[DATA PROVIDED start]

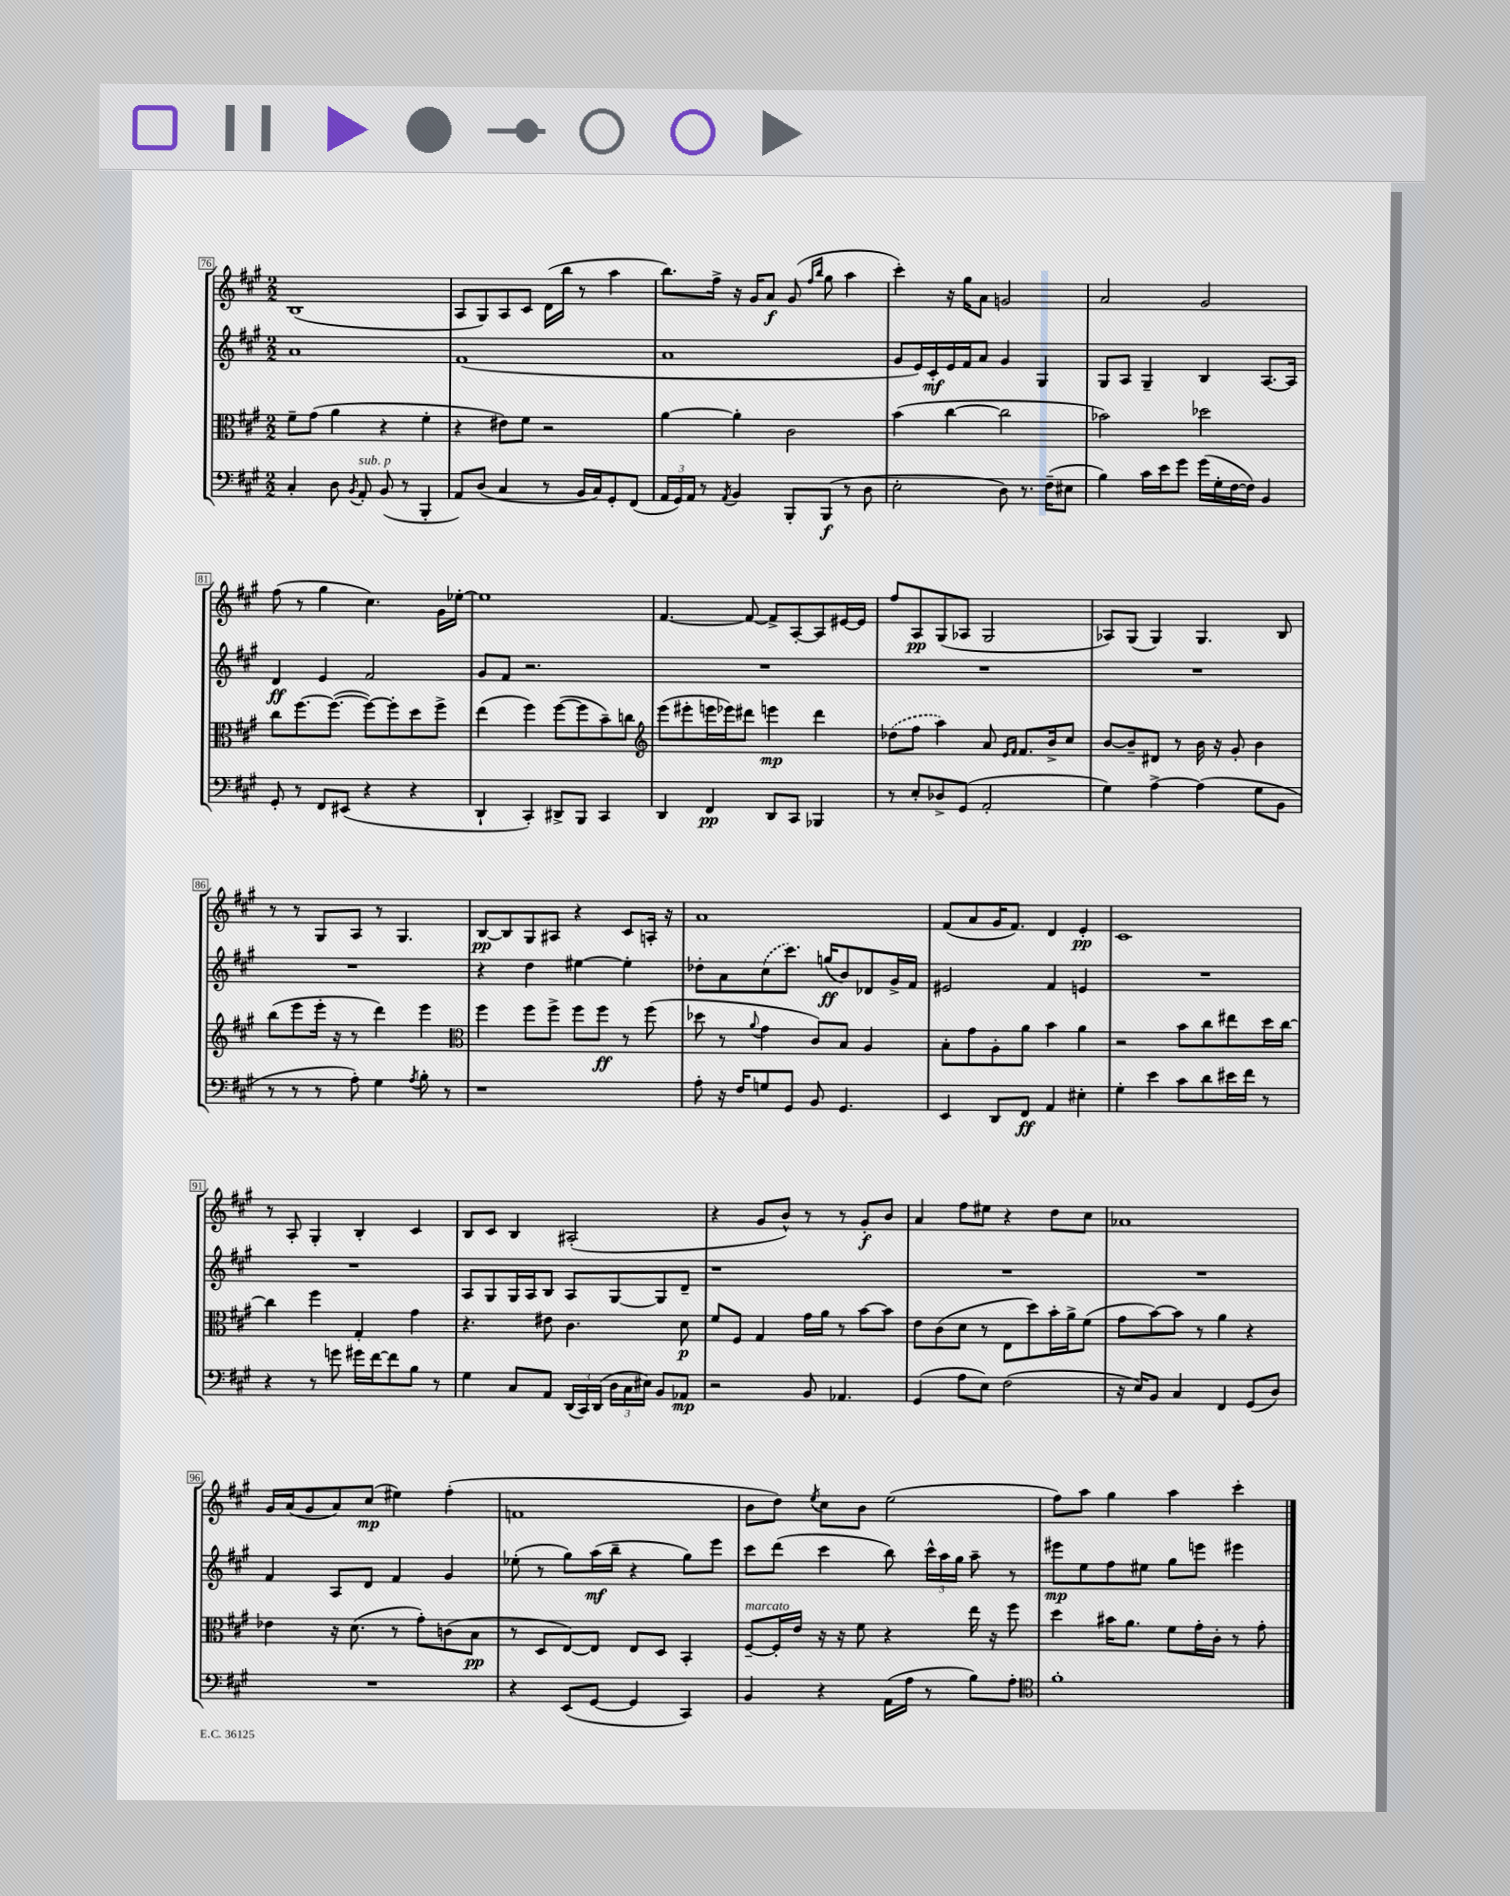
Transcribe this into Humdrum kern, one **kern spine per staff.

**kern	**dynam	**kern	**dynam	**kern	**dynam	**kern	**dynam
*part4	*part4	*part3	*part3	*part2	*part2	*part1	*part1
*staff4	*staff4	*staff3	*staff3	*staff2	*staff2	*staff1	*staff1
*clefF4	*	*clefC3	*	*clefG2	*	*clefG2	*
*k[f#c#g#]	*	*k[f#c#g#]	*	*k[f#c#g#]	*	*k[f#c#g#]	*
*M2/2	*	*M2/2	*	*M2/2	*	*M2/2	*
=76	=76	=76	=76	=76	=76	=76	=76
4C#'/	.	8f#~\L	.	1a	.	(1B	.
.	.	(8g#\J	.	.	.	.	.
8D\	.	4a\	.	.	.	.	.
8qBB/	.	.	.	.	.	.	.
!LO:TX:a:i:t=sub. p	!	!	!	!	!	!	!
8AA'/	.	.	.	.	.	.	.
(8BB/	.	4r	.	.	.	.	.
8r	.	.	.	.	.	.	.
4BBB'/	.	4f#'\	.	.	.	.	.
=77	=77	=77	=77	=77	=77	=77	=77
8AA/L)	.	4r	.	(1f#	.	8A/L	.
(8D/J	.	.	.	.	.	8G#/)	.
4C#/	.	8e#X\L)	.	.	.	8A/	.
.	.	8f#\J	.	.	.	8c#/J	.
8r	.	2r	.	.	.	(16d\LL	.
.	.	.	.	.	.	16bb\JJ	.
16BB/LL	.	.	.	.	.	8r	.
16C#/J)	.	.	.	.	.	.	.
8GG#'/	.	.	.	.	.	4aa\	.
(8FF#/J	.	.	.	.	.	.	.
=78	=78	=78	=78	=78	=78	=78	=78
24AA/LL	.	[4a\	.	1a	.	8.bb\L)	.
24GG#/)	.	.	.	.	.	.	.
24AA/JJ	.	.	.	.	.	.	.
8r	.	.	.	.	.	.	.
.	.	.	.	.	.	16ff#^\Jk	.
8qAA/	.	.	.	.	.	.	.
4BB/	.	4a'\]	.	.	.	16r	.
.	.	.	.	.	.	16g#/KL	.
.	.	.	.	.	.	8a/J	f
8BBB'/L	.	2c#\	.	.	.	(8g#/	.
.	.	.	.	.	.	16qqff#/LL	.
.	.	.	.	.	.	16qqbb/JJ	.
(8BBB/J	f	.	.	.	.	8gg#\	.
8r	.	.	.	.	.	4aa\	.
8D\	.	.	.	.	.	.	.
=79	=79	=79	=79	=79	=79	=79	=79
2E'\	.	(4b\	.	8g#/L	.	4ccc#'\)	.
.	.	.	.	16e/L)	.	.	.
.	.	.	.	16c#'/	mf	.	.
.	.	[4cc#\	.	16e/	.	16r	.
.	.	.	.	16f#/J	.	16gg#\KL	.
.	.	.	.	8a/J	.	8a\J	.
8D\)	.	2cc#\]	.	4g#/	.	2gn/	.
8.r	.	.	.	.	.	.	.
.	.	.	.	4G#/	.	.	.
(16F#~\KL	.	.	.	.	.	.	.
8E#X\J	.	.	.	.	.	.	.
=80	=80	=80	=80	=80	=80	=80	=80
4B\)	.	2b-X\)	.	8G#/L	.	2a/	.
.	.	.	.	8A/J	.	.	.
16c#\LL	.	.	.	4G#~/	.	.	.
16e\J	.	.	.	.	.	.	.
8g#\J	.	.	.	.	.	.	.
(16g#\LL	.	2dd-X\	.	4B/	.	2g#/	.
16G#'\	.	.	.	.	.	.	.
[16F#\	.	.	.	.	.	.	.
16F#\JJ])	.	.	.	.	.	.	.
4BB/	.	.	.	[8.A/L	.	.	.
.	.	.	.	16A/Jk]	.	.	.
!!LO:LB:g=z
=81	=81	=81	=81	=81	=81	=81	=81
8GG#'/	.	8cc#\L	.	4d/	ff	(8ff#\	.
8r	.	[8.ff#\	.	.	.	8r	.
8FF#/L	.	.	.	4e/	.	4gg#\	.
.	.	(8.ff#\J_	.	.	.	.	.
(8EE#X/J	.	.	.	.	.	.	.
4r	.	8ff#\L_)	.	2f#/	.	4.cc#\)	.
.	.	8ff#'\]	.	.	.	.	.
4r	.	8dd\	.	.	.	.	.
.	.	8ff#^\J	.	.	.	16g#\LL	.
.	.	.	.	.	.	[16ee-X'\JJ	.
=82	=82	=82	=82	=82	=82	=82	=82
4DD`/	.	(4ee\	.	8g#/L	.	1ee-]	.
.	.	.	.	8f#/J	.	.	.
4CC#'/)	.	4ff#\)	.	2.r	.	.	.
8DD#X^/L	.	([8ff#\L	.	.	.	.	.
8BBB/J	.	8ff#\]	.	.	.	.	.
4CC#/	.	8b~\)	.	.	.	.	.
.	.	8ccn\J	.	.	.	.	.
=83	=83	=83	=83	=83	=83	=83	=83
*	*	*clefG2	*	*	*	*	*
4DD/	.	(8eee\L	.	1r	.	[4.f#/	.
.	.	8eee#X'\	.	.	.	.	.
4FF#/	pp	16eeen\L	.	.	.	.	.
.	.	16eee-X\J)	.	.	.	.	.
.	.	8ddd#X\J	.	.	.	8f#/_	.
8DD/L	.	4eeen\	mp	.	.	8f#^/L]	.
8CC#/J	.	.	.	.	.	[8A'/	.
4BBB-X/	.	4ddd#\	.	.	.	8A/]	.
.	.	.	.	.	.	[16e#X/L	.
.	.	.	.	.	.	16e#/JJ]	.
=84	=84	=84	=84	=84	=84	=84	=84
8r	.	(8dd-X\L	.	1r	.	8ff#/L	.
8E'/L	.	8ff#\J	.	.	.	8A/	pp
8D-X^/	.	4aa\)	.	.	.	(8G#/	.
(8GG#/J	.	.	.	.	.	8A-X/J	.
2AA'/	.	8a/	.	.	.	2G#/	.
.	.	16qqe/LL	.	.	.	.	.
.	.	16qqf#/JJ	.	.	.	.	.
.	.	8.f#/L	.	.	.	.	.
.	.	16b^/k	.	.	.	.	.
.	.	8cc#/J	.	.	.	.	.
=85	=85	=85	=85	=85	=85	=85	=85
4G#\)	.	[8b/L	.	1r	.	8A-X/L)	.
.	.	8b~/]	.	.	.	(8G#/J	.
[4A^\	.	8d#X/J	.	.	.	4G#/)	.
.	.	8r	.	.	.	.	.
(4A\]	.	16b\	.	.	.	4.G#/	.
.	.	16r	.	.	.	.	.
.	.	8g#'/	.	.	.	.	.
8G#\L	.	4b\	.	.	.	.	.
8BB\J	.	.	.	.	.	8B/	.
!!LO:LB:g=z
=86	=86	=86	=86	=86	=86	=86	=86
8r	.	(8bb\L	.	1r	.	8r	.
8r	.	8eee\	.	.	.	8r	.
8r	.	16eee'\Jk	.	.	.	8G#/L	.
.	.	16r	.	.	.	.	.
8A'\)	.	8r	.	.	.	8A/J	.
4G#\	.	4ddd\)	.	.	.	8r	.
.	.	.	.	.	.	4.G#/	.
8qA/	.	.	.	.	.	.	.
8B'\	.	4eee\	.	.	.	.	.
8r	.	.	.	.	.	.	.
=87	=87	=87	=87	=87	=87	=87	=87
*	*	*clefC3	*	*	*	*	*
1r	.	4ff#\	.	4r	.	[8B/L	pp
.	.	.	.	.	.	8B/]	.
.	.	8ff#\L	.	4dd\	.	8G#/	.
.	.	8ff#^\J	.	.	.	8A#X/J	.
.	.	8ff#\L	.	[4ee#X\	.	4r	.
.	.	8ff#\J	ff	.	.	.	.
.	.	8r	.	4ee#'\]	.	8c#/L	.
.	.	(8ff#\	.	.	.	16An'/Jk	.
.	.	.	.	.	.	16r	.
=88	=88	=88	=88	=88	=88	=88	=88
8A'\	.	8dd-X\	.	8dd-X'\L	.	1a	.
16r	.	8r	.	8a\	.	.	.
16F#/KL	.	.	.	.	.	.	.
.	.	8qqa/	.	.	.	.	.
8Gn/	.	4g#\	.	(8cc#\	.	.	.
8GG#/J	.	.	.	8.ccc#\J)	.	.	.
8BB/	.	8c#/L)	.	.	.	.	.
.	.	.	.	(16ggn/KL	ff	.	.
4.GG#/	.	8B/J	.	8b/)	.	.	.
.	.	4A/	.	8d-X/	.	.	.
.	.	.	.	16g#^/L	.	.	.
.	.	.	.	16f#/JJ	.	.	.
=89	=89	=89	=89	=89	=89	=89	=89
4EE/	.	8B'\L	.	2e#X/	.	(8f#/L	.
.	.	8g#\	.	.	.	8a/	.
8DD/L	.	8A'\	.	.	.	16g#/K	.
.	.	.	.	.	.	8.f#/J)	.
8FF#/J	ff	8a\J	.	.	.	.	.
4AA/	.	4b\	.	4f#/	.	4d/	.
4E#X'\	.	4a\	.	4en/	.	4e'/	pp
=90	=90	=90	=90	=90	=90	=90	=90
4G#'\	.	2r	.	1r	.	1c#	.
4e\	.	.	.	.	.	.	.
8c#\L	.	8b\L	.	.	.	.	.
8d\	.	8cc#\	.	.	.	.	.
16e#X\L	.	8ee#X\	.	.	.	.	.
16f#\JJ	.	.	.	.	.	.	.
8r	.	16dd\L	.	.	.	.	.
.	.	[16cc#\JJ	.	.	.	.	.
!!LO:LB:g=z
=91	=91	=91	=91	=91	=91	=91	=91
4r	.	4cc#\]	.	1r	.	8r	.
.	.	.	.	.	.	8A'/	.
8r	.	4ff#\	.	.	.	4G#'/	.
8gn\	.	.	.	.	.	.	.
16g#X\LL	.	4G#'/	.	.	.	4B'/	.
[16f#\J	.	.	.	.	.	.	.
8f#\]	.	.	.	.	.	.	.
8B\J	.	4g#\	.	.	.	4c#/	.
8r	.	.	.	.	.	.	.
=92	=92	=92	=92	=92	=92	=92	=92
4G#\	.	4.r	.	8A/L	.	8B/L	.
.	.	.	.	8G#/	.	8c#/J	.
8C#/L	.	.	.	16G#/L	.	4B/	.
.	.	.	.	16A/J	.	.	.
8AA/J	.	8e#X\	.	8B/J	.	.	.
(24DD/LL	.	4.c#\	.	8A/L	.	(2A#X'/	.
24CC#/)	.	.	.	.	.	.	.
(24DD/JJ	.	.	.	.	.	.	.
24D\LL	.	.	.	[8G#/	.	.	.
24C#\	.	.	.	.	.	.	.
24E#X\JJ)	.	.	.	.	.	.	.
8BB/L	.	.	.	8G#/]	.	.	.
8AA-X/J	mp	8d\	p	8d~/J	.	.	.
=93	=93	=93	=93	=93	=93	=93	=93
2r	.	8f#/L	.	1r	.	4r	.
.	.	8F#/J	.	.	.	.	.
.	.	4G#/	.	.	.	8g#/L	.
.	.	.	.	.	.	8b^^/J)	.
8BB/	.	16g#\LL	.	.	.	8r	.
.	.	16a\JJ	.	.	.	.	.
4.AA-X/	.	8r	.	.	.	8r	.
.	.	[8b\L	.	.	.	8g#'/L	f
.	.	8b\J]	.	.	.	8b/J	.
=94	=94	=94	=94	=94	=94	=94	=94
(4GG#/	.	8e\L	.	1r	.	4a/	.
.	.	(8c#\	.	.	.	.	.
8A\L	.	8d\J	.	.	.	8ff#\L	.
8E\J)	.	8r	.	.	.	8ee#X\J	.
(2F#\	.	8E\L	.	.	.	4r	.
.	.	8dd\)	.	.	.	.	.
.	.	16b'\L	.	.	.	8dd\L	.
.	.	16a^\J	.	.	.	.	.
.	.	(8f#\J	.	.	.	8cc#\J	.
=95	=95	=95	=95	=95	=95	=95	=95
16r	.	8g#\L	.	1r	.	1a-X	.
16E/KL)	.	.	.	.	.	.	.
8BB/J	.	[8b\)	.	.	.	.	.
4C#/	.	8b\J]	.	.	.	.	.
.	.	8r	.	.	.	.	.
4FF#/	.	4a\	.	.	.	.	.
(8GG#/L	.	4r	.	.	.	.	.
8D/J)	.	.	.	.	.	.	.
!!LO:LB:g=z
=96	=96	=96	=96	=96	=96	=96	=96
1r	.	4e-X\	.	4f#/	.	16g#/LL	.
.	.	.	.	.	.	(16a/J	.
.	.	.	.	.	.	8g#/	.
.	.	16r	.	8A/L	.	8a/)	.
.	.	(8.d\	.	.	.	.	.
.	.	.	.	8d/J	.	(8cc#/J	mp
.	.	8r	.	4f#/	.	4ee#X\)	.
.	.	8g#'\L)	.	.	.	.	.
.	.	(8cn\	.	4g#/	.	(4ff#'\	.
.	.	8B\J	pp	.	.	.	.
=97	=97	=97	=97	=97	=97	=97	=97
4r	.	8r	.	(8ee-X'\	.	1fn	.
.	.	8D/L	.	8r	.	.	.
(8EE/L	.	[8E/)	.	8gg#\L)	.	.	.
[8GG#/J	.	8E/J]	.	(16aa\L	mf	.	.
.	.	.	.	16bb~\JJ	.	.	.
4GG#/]	.	8E/L	.	4r	.	.	.
.	.	8D/J	.	.	.	.	.
4CC#/)	.	4BB'/	.	8gg#\L)	.	.	.
.	.	.	.	8eee\J	.	.	.
=98	=98	=98	=98	=98	=98	=98	=98
!	!	!LO:TX:a:i:t=marcato	!	!	!	!	!
4BB/	.	[8F#~/L	.	8ccc#\L	.	8b\L	.
.	.	16F#'/L]	.	(8ddd\J	.	8dd\J)	.
.	.	16e/JJ	.	.	.	.	.
.	.	.	.	.	.	8qee/	.
4r	.	16r	.	4ccc#\	.	8cc#\L	.
.	.	16r	.	.	.	.	.
.	.	8f#\	.	.	.	8b\J	.
(16AA\LL	.	4r	.	8bb\)	.	(2ee\	.
16A\JJ	.	.	.	.	.	.	.
8r	.	.	.	24ccc#^^\LL	.	.	.
.	.	.	.	24aa\	.	.	.
.	.	.	.	24gg#\JJ	.	.	.
8B\L)	.	16ee\	.	8aa~\	.	.	.
.	.	16r	.	.	.	.	.
8A'\J	.	8ff#\	.	8r	.	.	.
=99	=99	=99	=99	=99	=99	=99	=99
*clefC4	*	*	*	*	*	*	*
1f#'	.	4dd\	.	8eee#X\L	mp	8ff#\L)	.
.	.	.	.	8ee\	.	8aa\J	.
.	.	16b#X\KL	.	8ff#\	.	4gg#\	.
.	.	8.a\J	.	.	.	.	.
.	.	.	.	8ee#X\J	.	.	.
.	.	8f#\L	.	8gg#\L	.	4aa\	.
.	.	16g#'\L	.	8eeen\J	.	.	.
.	.	16c#'\JJ	.	.	.	.	.
.	.	8r	.	4eee#X\	.	4ccc#'\	.
.	.	8g#'\	.	.	.	.	.
==	==	==	==	==	==	==	==
*-	*-	*-	*-	*-	*-	*-	*-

[DATA PROVIDED end]

STATED TASK:
Please pull out every line of the items above that contains the string "kern". Case counts.

RESULT BELOW:
Transcribe this into Humdrum kern, one **kern spine per staff.
**kern	**dynam	**kern	**dynam	**kern	**dynam	**kern	**dynam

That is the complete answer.